**Description of the task**
Go through the material and copy each line that includes "purple".
Start of Data for the task
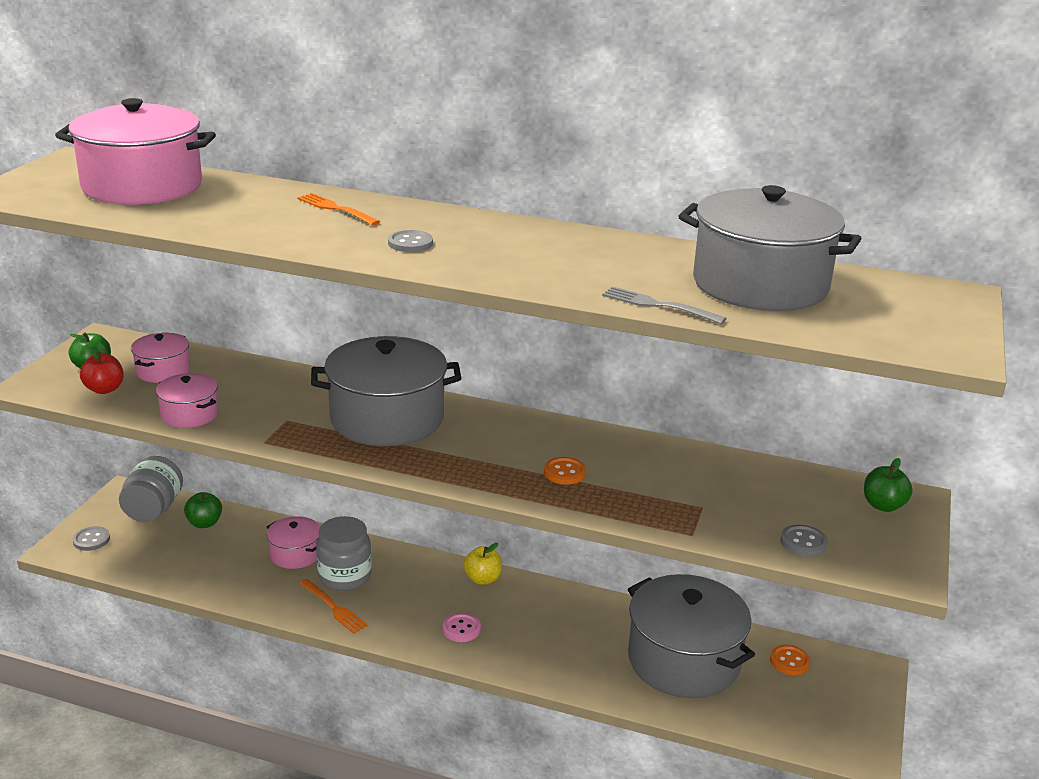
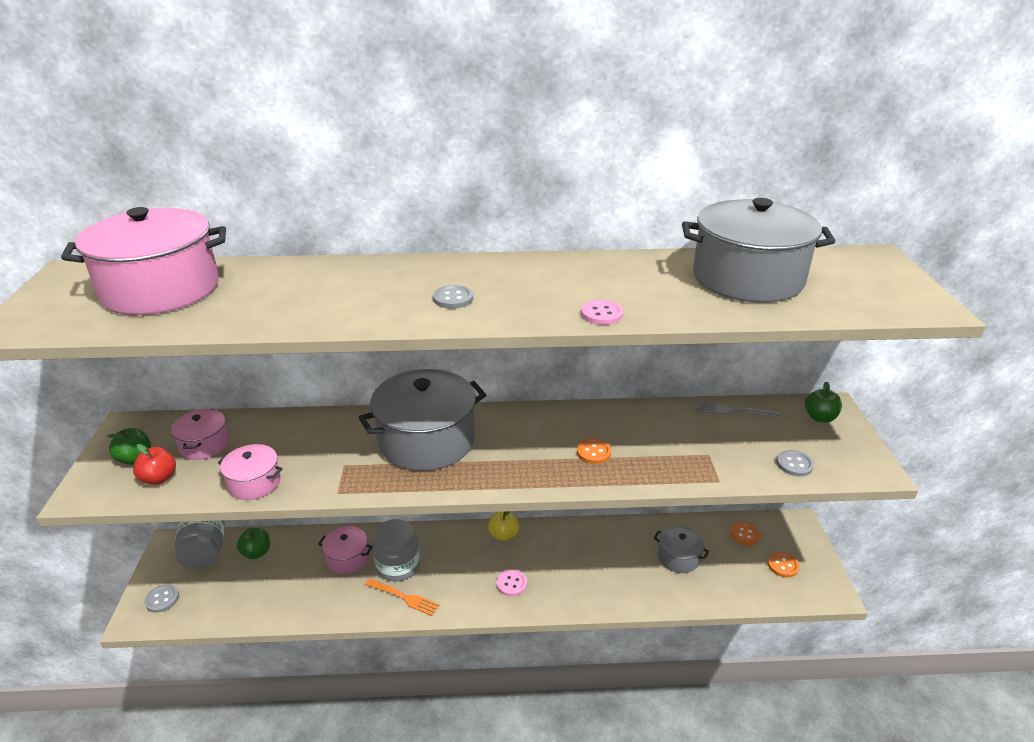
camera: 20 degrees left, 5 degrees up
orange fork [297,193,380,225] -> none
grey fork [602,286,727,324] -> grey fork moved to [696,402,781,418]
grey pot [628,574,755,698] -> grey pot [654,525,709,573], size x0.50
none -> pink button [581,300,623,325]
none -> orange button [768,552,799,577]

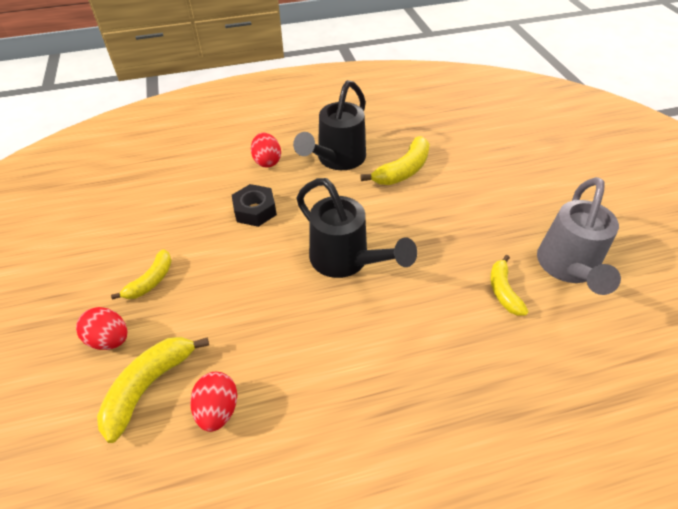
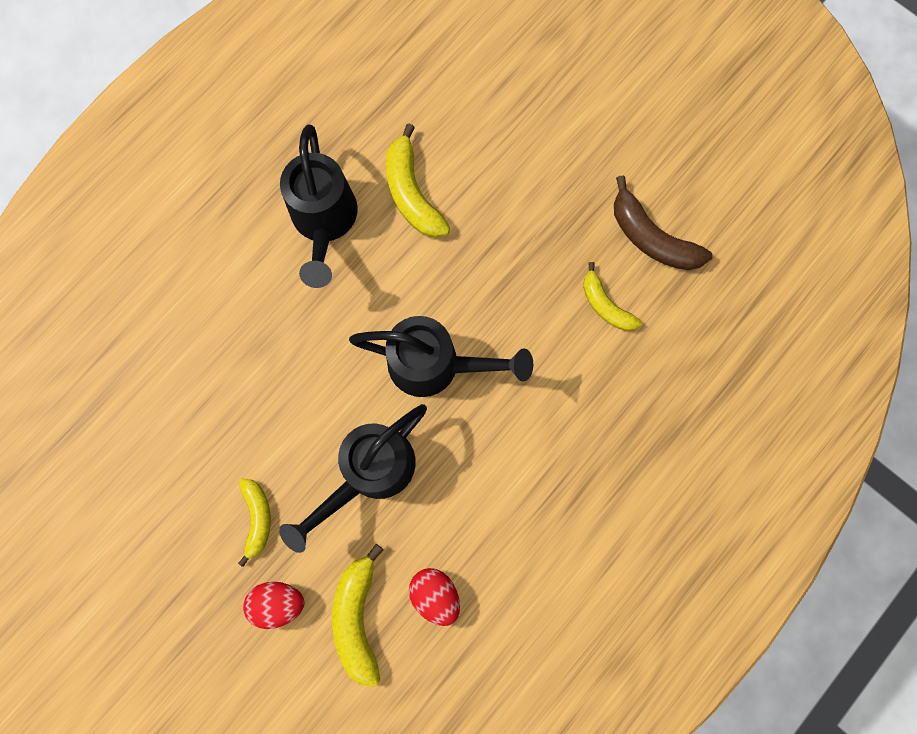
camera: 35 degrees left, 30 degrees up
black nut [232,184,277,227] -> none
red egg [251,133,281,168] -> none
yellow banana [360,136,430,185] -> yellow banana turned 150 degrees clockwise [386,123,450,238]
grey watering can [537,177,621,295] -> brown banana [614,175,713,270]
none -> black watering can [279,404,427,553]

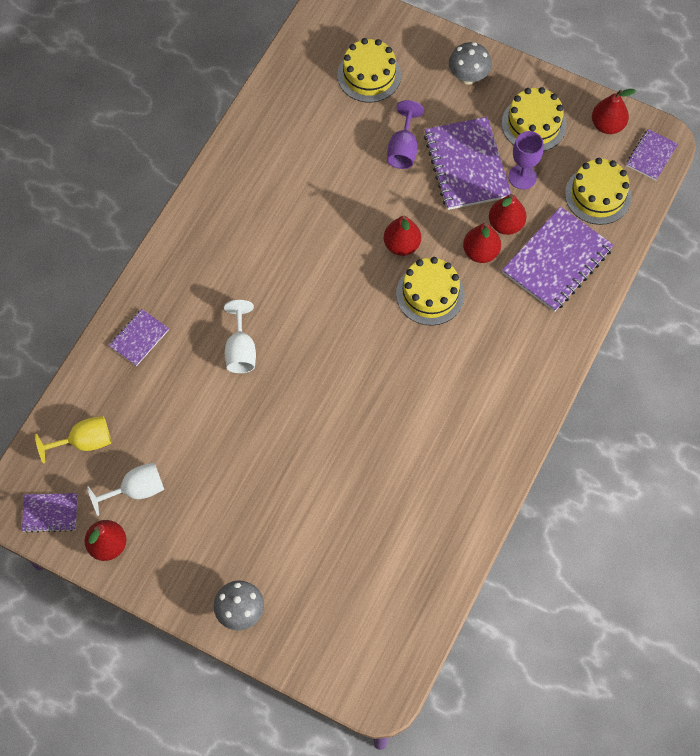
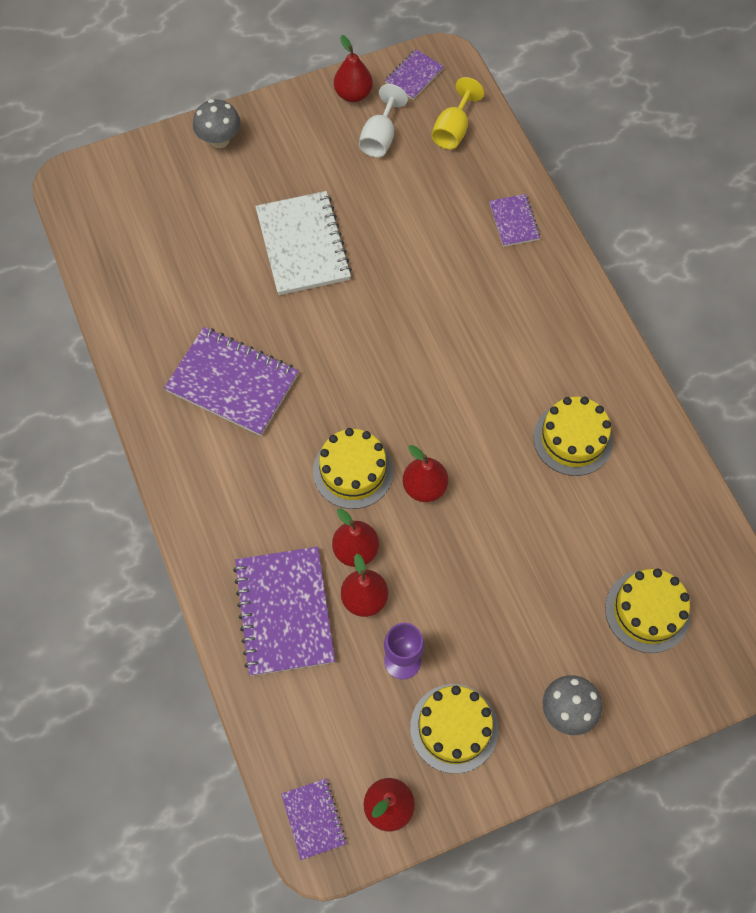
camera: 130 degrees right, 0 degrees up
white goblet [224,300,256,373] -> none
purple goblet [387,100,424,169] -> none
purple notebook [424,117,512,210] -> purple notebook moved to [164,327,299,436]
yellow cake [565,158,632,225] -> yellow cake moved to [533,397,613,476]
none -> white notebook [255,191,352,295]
End of Data for the task
**Answer space**
purple goblet [387,100,424,169] -> none
purple notebook [424,117,512,210] -> purple notebook moved to [164,327,299,436]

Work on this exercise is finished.